Pick out each line in the listing below that contains the string "place", and copy those lines in full.

- Dataset items -
-------------------------

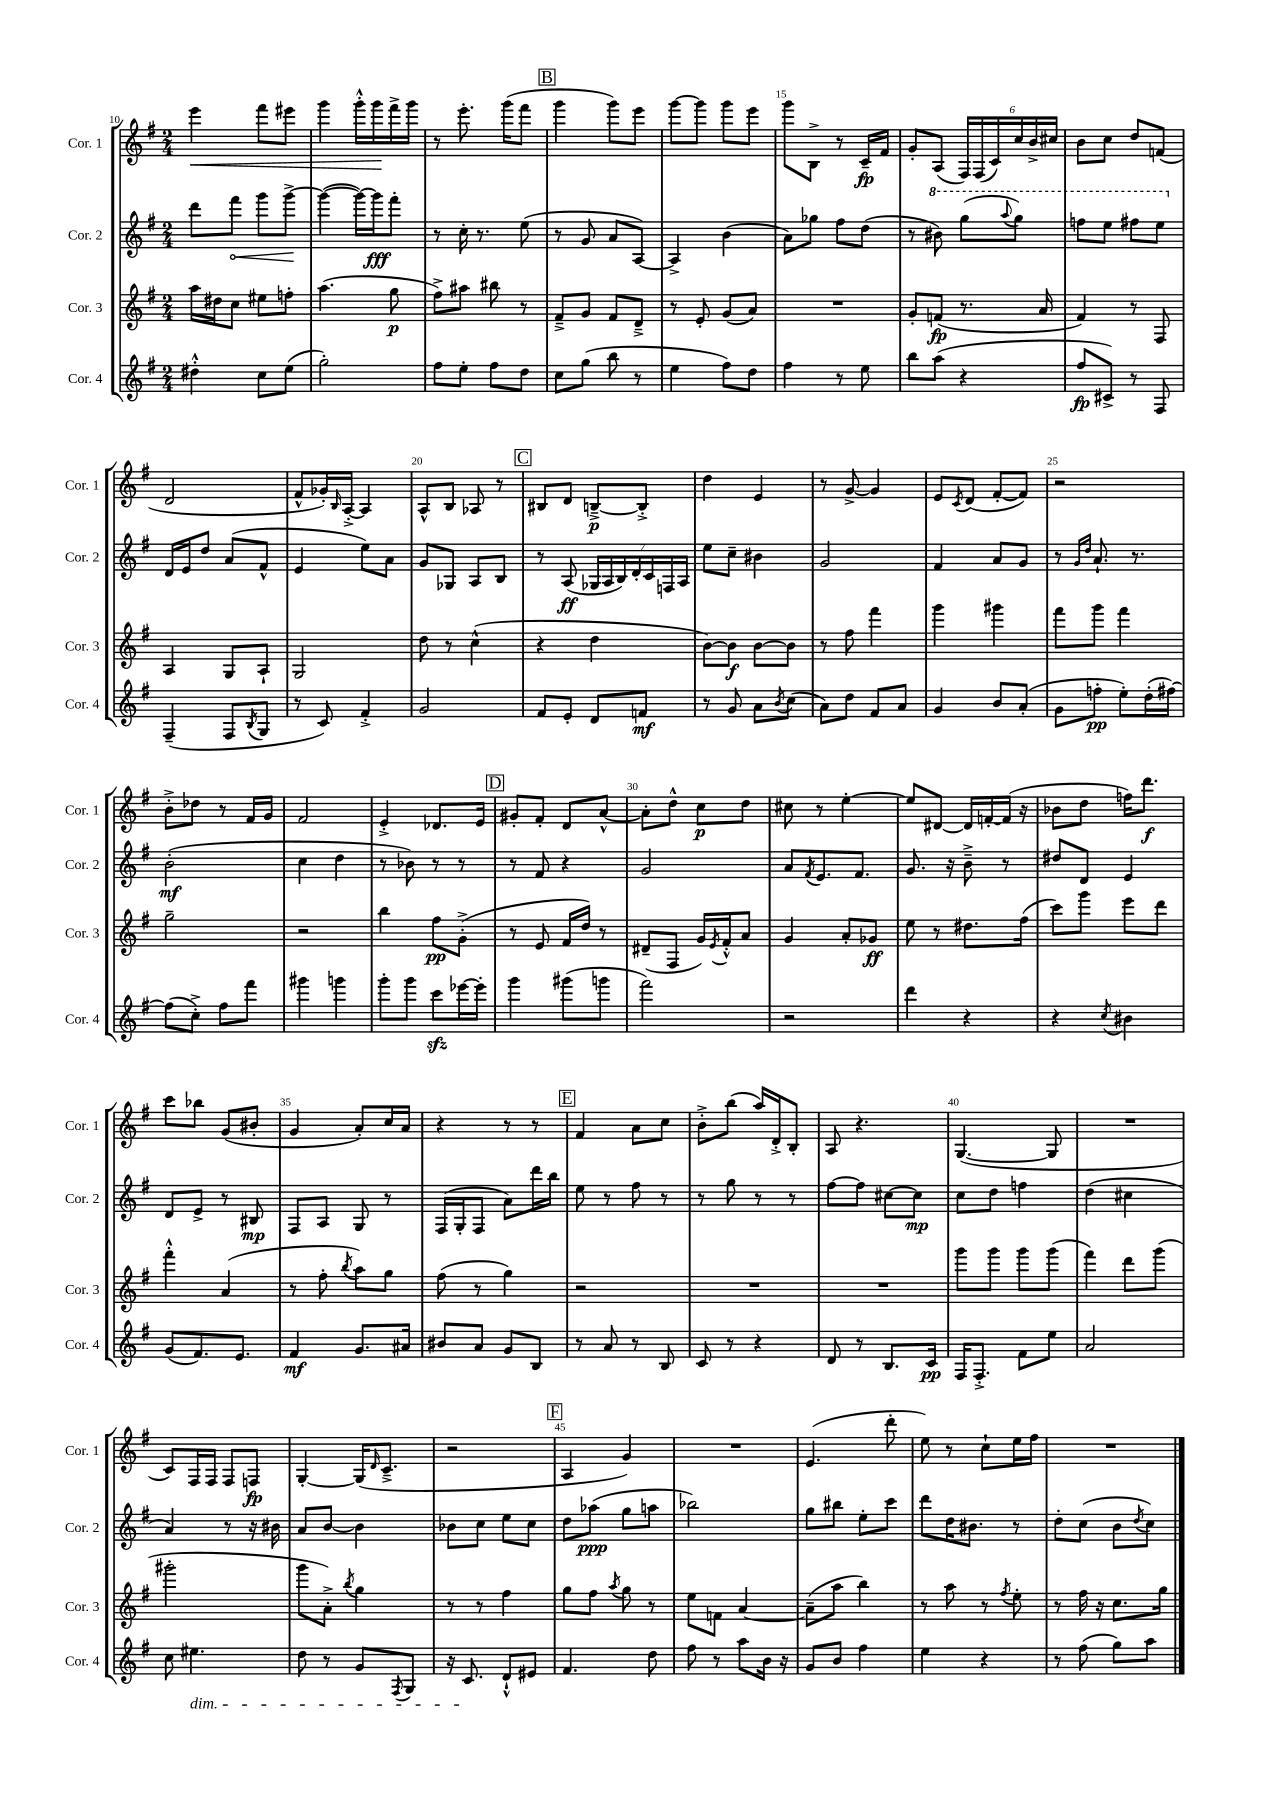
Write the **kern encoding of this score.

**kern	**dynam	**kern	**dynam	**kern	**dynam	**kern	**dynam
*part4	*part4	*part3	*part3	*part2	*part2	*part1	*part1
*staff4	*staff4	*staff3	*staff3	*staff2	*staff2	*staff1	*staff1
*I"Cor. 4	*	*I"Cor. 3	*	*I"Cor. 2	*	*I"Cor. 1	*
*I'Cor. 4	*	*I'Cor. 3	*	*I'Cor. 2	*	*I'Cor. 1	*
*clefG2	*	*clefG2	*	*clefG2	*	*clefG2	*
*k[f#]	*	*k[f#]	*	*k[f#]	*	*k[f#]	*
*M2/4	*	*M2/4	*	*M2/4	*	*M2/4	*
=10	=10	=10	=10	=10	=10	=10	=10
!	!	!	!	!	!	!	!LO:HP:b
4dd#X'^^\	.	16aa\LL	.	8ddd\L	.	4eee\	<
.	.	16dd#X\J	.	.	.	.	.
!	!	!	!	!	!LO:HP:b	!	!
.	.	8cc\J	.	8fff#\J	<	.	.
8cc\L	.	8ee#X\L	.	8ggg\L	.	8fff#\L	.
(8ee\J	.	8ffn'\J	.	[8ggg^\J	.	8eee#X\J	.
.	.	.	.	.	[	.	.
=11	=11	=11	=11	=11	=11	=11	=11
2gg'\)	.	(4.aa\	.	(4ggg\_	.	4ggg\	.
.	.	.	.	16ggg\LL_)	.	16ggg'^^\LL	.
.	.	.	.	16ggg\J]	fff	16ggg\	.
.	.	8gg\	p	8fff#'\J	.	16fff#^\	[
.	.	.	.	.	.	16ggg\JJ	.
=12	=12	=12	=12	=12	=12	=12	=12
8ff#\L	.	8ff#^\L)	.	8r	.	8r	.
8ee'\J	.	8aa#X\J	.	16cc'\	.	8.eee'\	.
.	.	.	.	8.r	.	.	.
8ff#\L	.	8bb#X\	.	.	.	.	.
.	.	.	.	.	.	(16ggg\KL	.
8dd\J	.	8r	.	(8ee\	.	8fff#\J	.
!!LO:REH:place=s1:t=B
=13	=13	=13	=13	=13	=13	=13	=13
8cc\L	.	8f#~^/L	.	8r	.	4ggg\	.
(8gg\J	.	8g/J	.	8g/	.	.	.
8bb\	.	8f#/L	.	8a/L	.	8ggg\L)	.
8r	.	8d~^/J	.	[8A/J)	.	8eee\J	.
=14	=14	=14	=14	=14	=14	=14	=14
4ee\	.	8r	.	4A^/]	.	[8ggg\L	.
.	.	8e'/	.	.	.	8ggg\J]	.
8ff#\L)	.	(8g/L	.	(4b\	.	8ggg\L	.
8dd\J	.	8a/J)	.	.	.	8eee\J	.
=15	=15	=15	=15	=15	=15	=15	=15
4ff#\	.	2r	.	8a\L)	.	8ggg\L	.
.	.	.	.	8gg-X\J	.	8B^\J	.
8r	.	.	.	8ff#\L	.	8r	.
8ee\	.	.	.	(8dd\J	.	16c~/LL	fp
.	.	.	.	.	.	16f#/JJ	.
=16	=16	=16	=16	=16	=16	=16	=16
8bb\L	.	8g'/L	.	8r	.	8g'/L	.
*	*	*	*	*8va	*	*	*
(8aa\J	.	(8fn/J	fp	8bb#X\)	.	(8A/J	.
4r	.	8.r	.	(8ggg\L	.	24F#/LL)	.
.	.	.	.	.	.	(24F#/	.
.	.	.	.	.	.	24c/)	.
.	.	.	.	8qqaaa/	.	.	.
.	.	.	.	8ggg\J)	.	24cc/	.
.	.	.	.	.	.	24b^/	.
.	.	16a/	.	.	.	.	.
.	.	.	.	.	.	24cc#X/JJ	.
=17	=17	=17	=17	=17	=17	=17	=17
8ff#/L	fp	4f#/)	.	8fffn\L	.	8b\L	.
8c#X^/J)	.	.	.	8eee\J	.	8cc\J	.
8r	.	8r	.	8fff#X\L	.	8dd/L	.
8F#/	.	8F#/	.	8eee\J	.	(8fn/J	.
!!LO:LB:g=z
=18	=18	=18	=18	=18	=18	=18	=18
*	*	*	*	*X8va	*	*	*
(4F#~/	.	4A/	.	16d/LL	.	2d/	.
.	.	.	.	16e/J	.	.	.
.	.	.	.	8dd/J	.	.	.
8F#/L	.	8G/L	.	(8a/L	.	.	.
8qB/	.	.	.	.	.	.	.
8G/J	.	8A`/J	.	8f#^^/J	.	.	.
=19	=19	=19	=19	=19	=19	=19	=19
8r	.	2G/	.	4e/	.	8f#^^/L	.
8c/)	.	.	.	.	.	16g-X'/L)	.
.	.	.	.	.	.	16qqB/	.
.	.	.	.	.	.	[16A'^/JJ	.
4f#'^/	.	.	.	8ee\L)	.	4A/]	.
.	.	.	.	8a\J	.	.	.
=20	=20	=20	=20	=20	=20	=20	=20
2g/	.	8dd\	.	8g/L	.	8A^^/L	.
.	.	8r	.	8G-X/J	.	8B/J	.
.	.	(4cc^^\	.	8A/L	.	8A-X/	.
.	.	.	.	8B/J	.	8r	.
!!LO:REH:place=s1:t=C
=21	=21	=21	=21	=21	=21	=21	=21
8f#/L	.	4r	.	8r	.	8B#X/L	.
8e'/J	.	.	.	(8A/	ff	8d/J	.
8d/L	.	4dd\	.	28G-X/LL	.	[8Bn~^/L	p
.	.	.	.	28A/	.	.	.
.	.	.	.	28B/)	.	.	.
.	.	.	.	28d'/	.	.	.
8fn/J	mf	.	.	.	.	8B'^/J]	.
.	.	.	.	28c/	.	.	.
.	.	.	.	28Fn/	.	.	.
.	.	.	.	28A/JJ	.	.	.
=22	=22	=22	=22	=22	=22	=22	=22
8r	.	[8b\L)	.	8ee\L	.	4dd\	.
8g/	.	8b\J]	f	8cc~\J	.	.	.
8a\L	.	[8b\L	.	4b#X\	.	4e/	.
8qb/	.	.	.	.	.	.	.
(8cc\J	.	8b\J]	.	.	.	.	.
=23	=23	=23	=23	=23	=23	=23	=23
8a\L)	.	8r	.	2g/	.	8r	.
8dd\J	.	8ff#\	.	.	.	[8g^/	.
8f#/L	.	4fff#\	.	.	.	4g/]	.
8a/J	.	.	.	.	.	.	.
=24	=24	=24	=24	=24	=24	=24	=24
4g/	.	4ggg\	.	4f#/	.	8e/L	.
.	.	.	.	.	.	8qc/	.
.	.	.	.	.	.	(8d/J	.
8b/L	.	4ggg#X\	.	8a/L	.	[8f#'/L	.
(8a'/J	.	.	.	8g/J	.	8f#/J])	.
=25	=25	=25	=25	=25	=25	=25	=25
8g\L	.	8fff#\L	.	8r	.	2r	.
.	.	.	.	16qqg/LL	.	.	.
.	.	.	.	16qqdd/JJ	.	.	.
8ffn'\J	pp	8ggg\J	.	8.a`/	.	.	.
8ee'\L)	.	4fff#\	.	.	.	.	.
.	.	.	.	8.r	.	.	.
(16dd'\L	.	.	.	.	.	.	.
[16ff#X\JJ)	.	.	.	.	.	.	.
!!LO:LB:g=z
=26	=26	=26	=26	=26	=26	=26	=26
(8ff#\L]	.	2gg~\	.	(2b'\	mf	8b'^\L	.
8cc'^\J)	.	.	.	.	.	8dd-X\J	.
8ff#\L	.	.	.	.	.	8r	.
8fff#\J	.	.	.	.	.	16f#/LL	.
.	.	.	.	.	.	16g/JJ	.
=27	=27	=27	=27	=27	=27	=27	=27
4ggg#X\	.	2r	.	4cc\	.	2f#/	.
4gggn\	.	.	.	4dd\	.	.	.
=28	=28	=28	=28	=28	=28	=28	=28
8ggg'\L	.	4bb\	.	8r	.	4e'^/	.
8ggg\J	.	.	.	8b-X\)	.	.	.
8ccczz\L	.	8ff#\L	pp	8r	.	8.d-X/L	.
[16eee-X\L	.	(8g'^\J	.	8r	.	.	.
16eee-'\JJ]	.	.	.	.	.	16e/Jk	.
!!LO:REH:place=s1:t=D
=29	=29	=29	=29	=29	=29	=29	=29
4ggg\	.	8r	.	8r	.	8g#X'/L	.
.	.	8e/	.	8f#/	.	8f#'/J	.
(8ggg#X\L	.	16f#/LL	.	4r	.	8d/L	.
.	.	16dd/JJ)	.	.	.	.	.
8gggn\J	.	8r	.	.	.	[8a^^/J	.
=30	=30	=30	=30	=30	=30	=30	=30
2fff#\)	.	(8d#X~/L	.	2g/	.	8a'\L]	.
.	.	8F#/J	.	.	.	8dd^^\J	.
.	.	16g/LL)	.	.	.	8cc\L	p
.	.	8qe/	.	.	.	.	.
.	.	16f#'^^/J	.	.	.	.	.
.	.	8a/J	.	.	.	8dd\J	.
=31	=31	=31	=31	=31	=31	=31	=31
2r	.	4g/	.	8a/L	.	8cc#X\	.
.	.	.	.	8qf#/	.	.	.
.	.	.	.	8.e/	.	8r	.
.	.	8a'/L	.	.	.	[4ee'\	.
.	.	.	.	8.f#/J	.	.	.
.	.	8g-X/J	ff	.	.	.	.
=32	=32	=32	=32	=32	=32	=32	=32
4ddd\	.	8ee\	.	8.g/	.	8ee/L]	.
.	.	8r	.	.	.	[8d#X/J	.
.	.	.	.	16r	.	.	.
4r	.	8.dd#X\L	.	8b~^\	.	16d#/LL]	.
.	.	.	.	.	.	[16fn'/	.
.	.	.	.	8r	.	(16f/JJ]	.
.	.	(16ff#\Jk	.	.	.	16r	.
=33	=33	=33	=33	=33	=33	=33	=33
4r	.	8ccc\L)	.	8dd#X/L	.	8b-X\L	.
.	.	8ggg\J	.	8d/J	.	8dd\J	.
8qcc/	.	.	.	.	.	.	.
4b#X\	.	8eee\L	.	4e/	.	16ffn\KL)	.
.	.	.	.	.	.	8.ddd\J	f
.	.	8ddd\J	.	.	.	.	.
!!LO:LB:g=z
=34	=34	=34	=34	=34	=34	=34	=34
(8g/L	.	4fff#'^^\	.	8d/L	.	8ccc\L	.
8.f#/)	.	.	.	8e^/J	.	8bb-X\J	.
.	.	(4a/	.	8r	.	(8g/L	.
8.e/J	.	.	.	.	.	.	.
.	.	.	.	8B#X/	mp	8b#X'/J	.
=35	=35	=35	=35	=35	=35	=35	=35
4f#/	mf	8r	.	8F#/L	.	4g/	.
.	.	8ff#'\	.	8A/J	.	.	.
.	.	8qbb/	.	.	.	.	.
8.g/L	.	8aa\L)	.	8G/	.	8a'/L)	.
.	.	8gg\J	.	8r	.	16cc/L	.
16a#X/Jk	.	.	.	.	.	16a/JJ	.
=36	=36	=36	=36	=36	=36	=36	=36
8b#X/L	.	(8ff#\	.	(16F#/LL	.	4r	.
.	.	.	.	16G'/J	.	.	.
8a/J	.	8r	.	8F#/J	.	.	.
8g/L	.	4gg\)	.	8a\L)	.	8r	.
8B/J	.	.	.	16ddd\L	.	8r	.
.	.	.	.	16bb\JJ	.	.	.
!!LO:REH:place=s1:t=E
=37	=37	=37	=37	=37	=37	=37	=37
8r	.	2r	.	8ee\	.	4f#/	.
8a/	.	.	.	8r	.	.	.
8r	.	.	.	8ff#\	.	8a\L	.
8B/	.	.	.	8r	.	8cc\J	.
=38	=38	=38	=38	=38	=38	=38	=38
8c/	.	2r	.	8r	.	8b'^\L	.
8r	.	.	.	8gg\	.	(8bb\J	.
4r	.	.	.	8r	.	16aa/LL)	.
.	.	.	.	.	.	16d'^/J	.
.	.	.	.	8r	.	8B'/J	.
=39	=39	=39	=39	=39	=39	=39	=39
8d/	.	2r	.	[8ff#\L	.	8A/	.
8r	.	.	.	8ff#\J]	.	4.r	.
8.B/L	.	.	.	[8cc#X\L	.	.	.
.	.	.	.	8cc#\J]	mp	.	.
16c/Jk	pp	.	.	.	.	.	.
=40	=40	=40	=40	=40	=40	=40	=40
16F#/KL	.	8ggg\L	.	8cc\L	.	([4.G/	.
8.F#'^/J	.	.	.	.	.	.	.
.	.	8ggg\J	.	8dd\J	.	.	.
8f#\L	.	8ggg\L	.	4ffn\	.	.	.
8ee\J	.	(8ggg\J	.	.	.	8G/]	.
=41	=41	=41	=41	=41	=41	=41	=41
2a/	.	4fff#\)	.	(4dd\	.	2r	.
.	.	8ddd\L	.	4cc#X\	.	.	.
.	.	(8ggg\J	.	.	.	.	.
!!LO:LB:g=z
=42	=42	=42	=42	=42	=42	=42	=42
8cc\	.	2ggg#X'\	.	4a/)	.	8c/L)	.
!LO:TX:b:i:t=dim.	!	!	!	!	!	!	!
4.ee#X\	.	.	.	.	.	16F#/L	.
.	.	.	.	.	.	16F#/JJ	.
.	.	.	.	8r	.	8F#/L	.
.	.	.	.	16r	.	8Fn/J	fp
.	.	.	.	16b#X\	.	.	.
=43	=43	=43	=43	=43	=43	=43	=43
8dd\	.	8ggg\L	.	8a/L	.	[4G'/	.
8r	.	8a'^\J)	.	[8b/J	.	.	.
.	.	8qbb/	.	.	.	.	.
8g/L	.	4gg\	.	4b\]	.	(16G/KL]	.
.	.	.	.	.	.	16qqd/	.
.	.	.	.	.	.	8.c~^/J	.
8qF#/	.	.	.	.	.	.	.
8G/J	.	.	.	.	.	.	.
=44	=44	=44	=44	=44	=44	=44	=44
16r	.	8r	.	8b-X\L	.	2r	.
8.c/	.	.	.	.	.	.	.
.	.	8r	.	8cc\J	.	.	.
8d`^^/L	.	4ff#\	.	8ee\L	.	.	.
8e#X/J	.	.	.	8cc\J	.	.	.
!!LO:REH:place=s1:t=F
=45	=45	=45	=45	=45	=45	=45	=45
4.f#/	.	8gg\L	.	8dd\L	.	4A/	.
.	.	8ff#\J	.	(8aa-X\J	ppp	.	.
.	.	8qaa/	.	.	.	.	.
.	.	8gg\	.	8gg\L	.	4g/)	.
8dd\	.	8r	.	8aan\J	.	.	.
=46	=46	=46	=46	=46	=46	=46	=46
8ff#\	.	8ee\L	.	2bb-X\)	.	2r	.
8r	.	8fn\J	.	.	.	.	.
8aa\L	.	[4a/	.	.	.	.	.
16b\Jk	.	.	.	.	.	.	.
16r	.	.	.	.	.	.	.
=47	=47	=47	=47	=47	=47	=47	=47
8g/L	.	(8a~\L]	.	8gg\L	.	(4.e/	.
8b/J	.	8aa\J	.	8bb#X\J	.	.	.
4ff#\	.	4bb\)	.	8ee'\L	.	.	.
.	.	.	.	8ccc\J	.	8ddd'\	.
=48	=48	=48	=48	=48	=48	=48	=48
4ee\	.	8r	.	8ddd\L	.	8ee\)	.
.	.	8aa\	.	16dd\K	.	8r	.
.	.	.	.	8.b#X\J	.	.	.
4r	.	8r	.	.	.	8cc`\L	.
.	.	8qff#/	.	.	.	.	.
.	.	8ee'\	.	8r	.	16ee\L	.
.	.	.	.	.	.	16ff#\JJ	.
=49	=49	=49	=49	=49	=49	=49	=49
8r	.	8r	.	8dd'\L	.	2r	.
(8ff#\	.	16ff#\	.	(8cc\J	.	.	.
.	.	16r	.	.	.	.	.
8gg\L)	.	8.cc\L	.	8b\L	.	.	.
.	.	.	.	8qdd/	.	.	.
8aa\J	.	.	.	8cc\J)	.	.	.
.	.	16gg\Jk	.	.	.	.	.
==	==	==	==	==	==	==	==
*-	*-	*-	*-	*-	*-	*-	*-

-------------------------

- Result of the exercise -
!!LO:REH:place=s1:t=B
!!LO:REH:place=s1:t=C
!!LO:REH:place=s1:t=D
!!LO:REH:place=s1:t=E
!!LO:REH:place=s1:t=F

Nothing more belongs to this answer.